**Collected material**
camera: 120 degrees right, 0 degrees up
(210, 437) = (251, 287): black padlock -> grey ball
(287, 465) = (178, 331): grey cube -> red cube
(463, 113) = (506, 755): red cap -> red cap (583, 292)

**What needs to be done**
Print out all of the data above word for word.

**Written response**
camera: 120 degrees right, 0 degrees up
(210, 437) = (251, 287): black padlock -> grey ball
(287, 465) = (178, 331): grey cube -> red cube
(463, 113) = (506, 755): red cap -> red cap (583, 292)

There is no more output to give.